Start of EXERCISE DATA
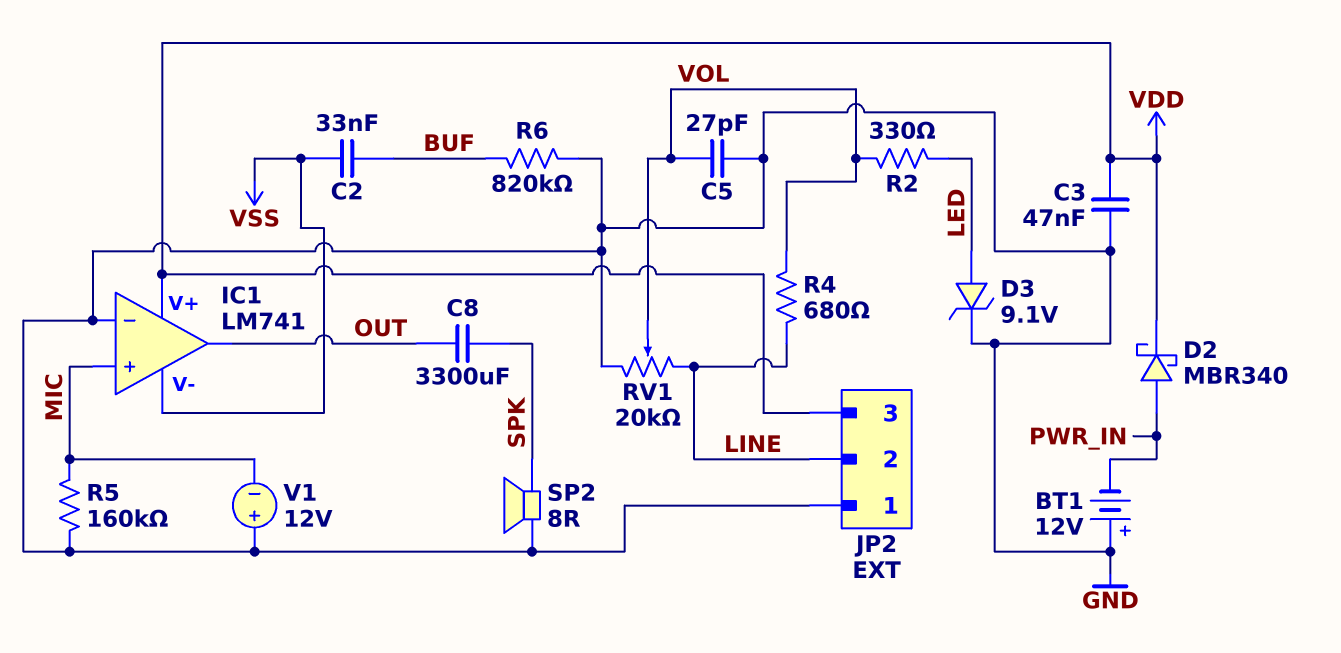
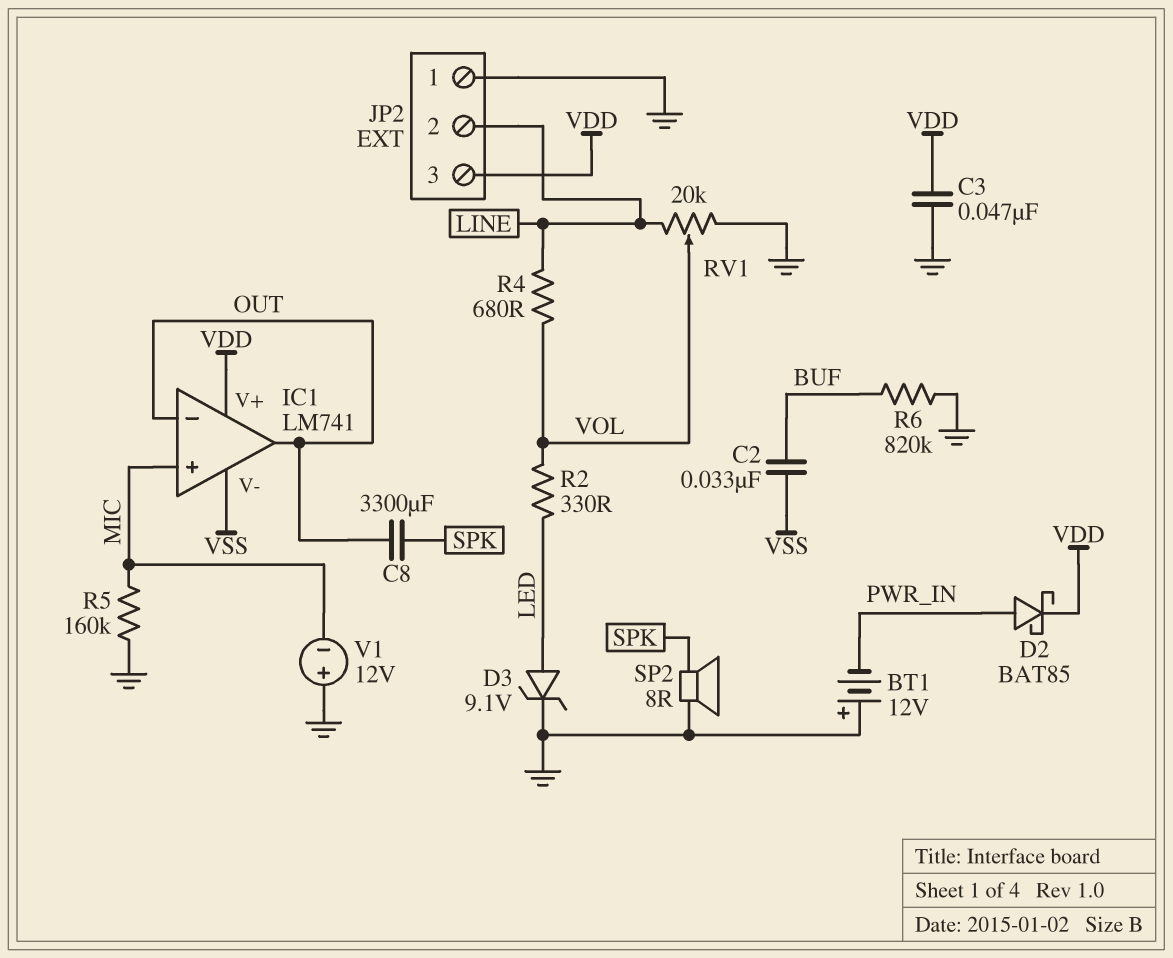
C5: 27pF (GND, VOL) -> none
D2: schottky MBR340 (A PWR_IN, K VDD) -> schottky BAT85 (A PWR_IN, K VDD)
IC1 pin in-: GND -> OUT

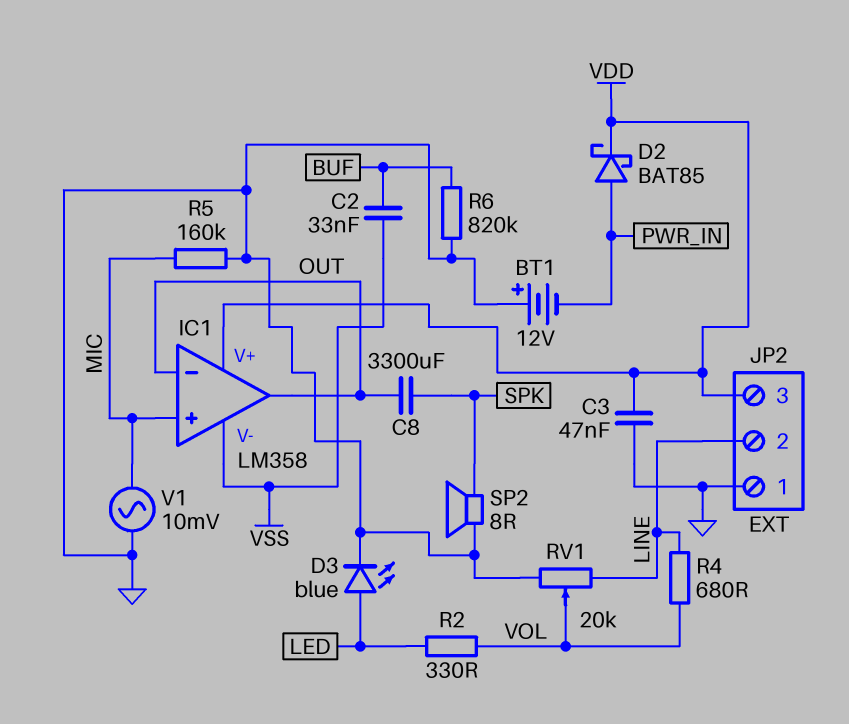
D3: zener 9.1V (A LED, K GND) -> LED blue (A LED, K GND)
IC1: LM741 -> LM358
V1: 12V (plus GND, minus MIC) -> AC 10mV (GND, MIC)

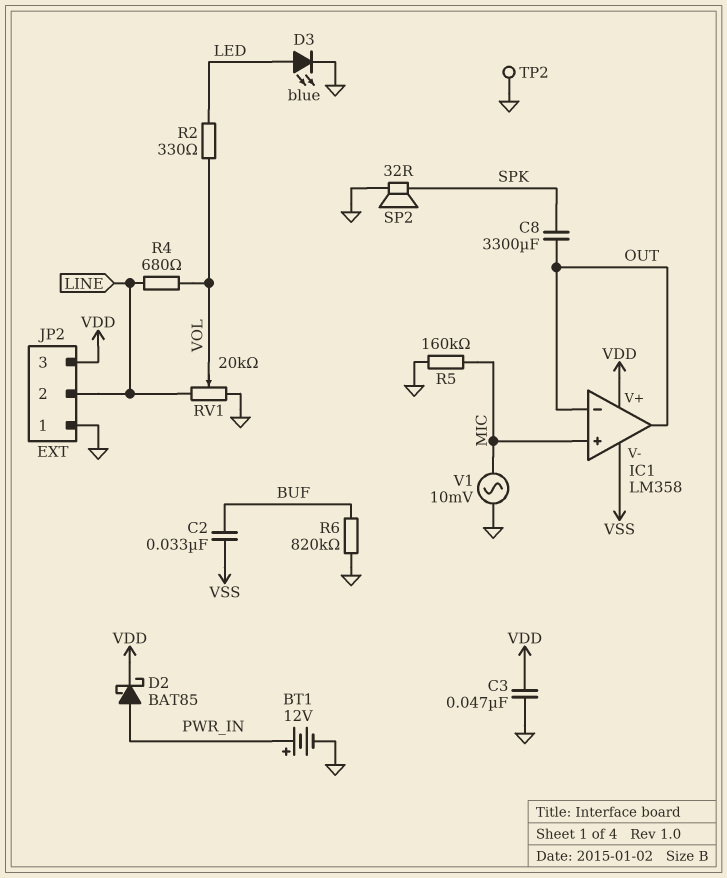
BT1: 12V (plus GND, minus PWR_IN) -> 12V (plus PWR_IN, minus GND)
SP2: speaker 8R (GND, SPK) -> speaker 32R (GND, SPK)
TP2: none -> test point (GND)

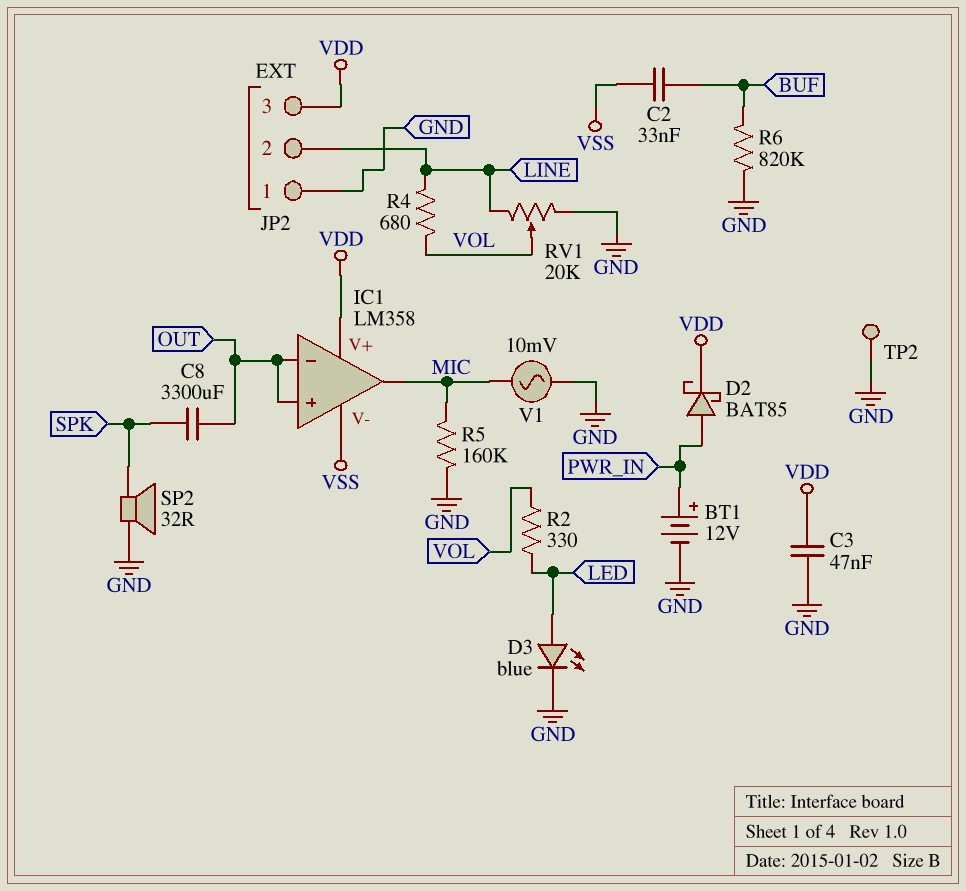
IC1 pin in+: MIC -> OUT
IC1 pin out: OUT -> MIC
End of EXERCISE DATA
__PROBLEM DESCRIPTION__: Without the pictures, copy the material exactly as given.

__SOLUTION BELOW__:
C5: 27pF (GND, VOL) -> none
D2: schottky MBR340 (A PWR_IN, K VDD) -> schottky BAT85 (A PWR_IN, K VDD)
IC1 pin in-: GND -> OUT

D3: zener 9.1V (A LED, K GND) -> LED blue (A LED, K GND)
IC1: LM741 -> LM358
V1: 12V (plus GND, minus MIC) -> AC 10mV (GND, MIC)

BT1: 12V (plus GND, minus PWR_IN) -> 12V (plus PWR_IN, minus GND)
SP2: speaker 8R (GND, SPK) -> speaker 32R (GND, SPK)
TP2: none -> test point (GND)

IC1 pin in+: MIC -> OUT
IC1 pin out: OUT -> MIC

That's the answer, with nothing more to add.